# [Data below]
:::::
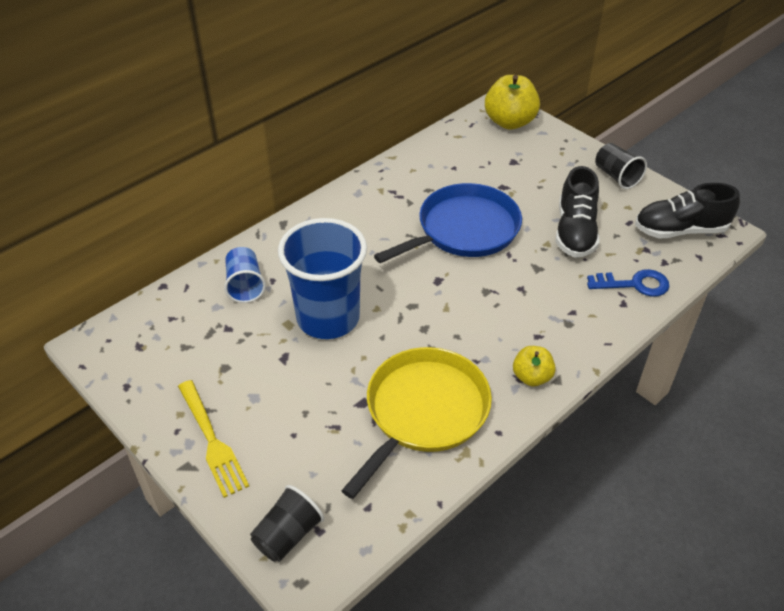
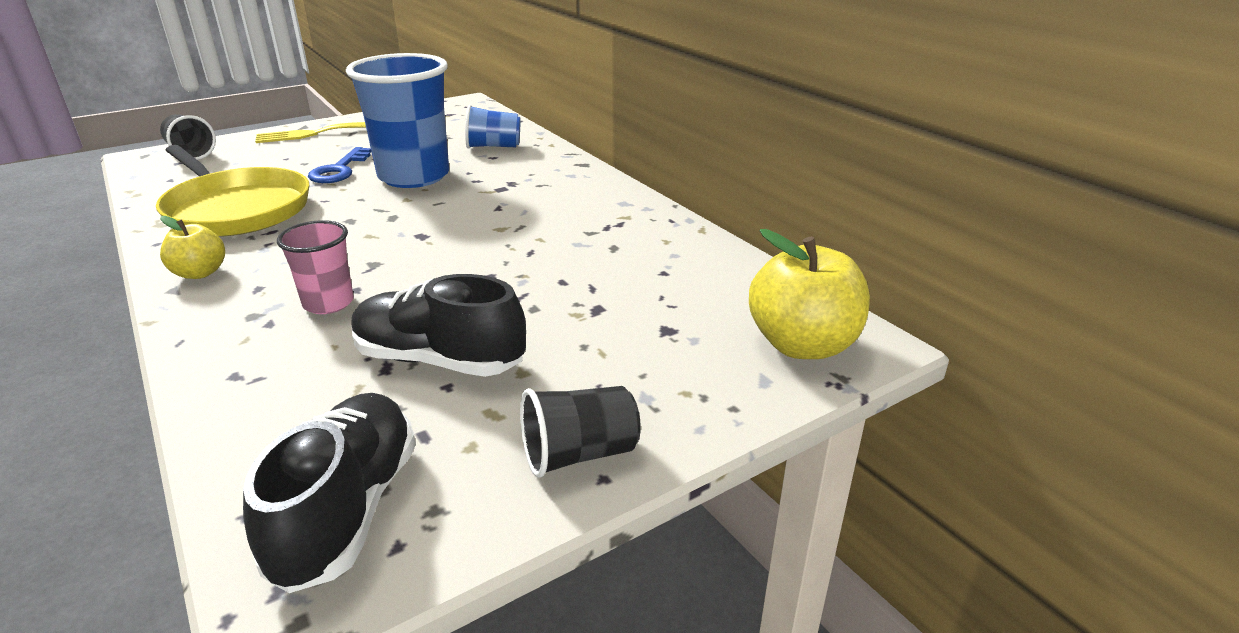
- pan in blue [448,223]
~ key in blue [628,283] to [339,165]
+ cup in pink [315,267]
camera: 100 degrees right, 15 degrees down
:::::
# [Task directions]
Once the line with "in pink [315,267]" is located in the data above, repeat it and every later line through the end, exactly.

# [Answer for this exercise]
+ cup in pink [315,267]
camera: 100 degrees right, 15 degrees down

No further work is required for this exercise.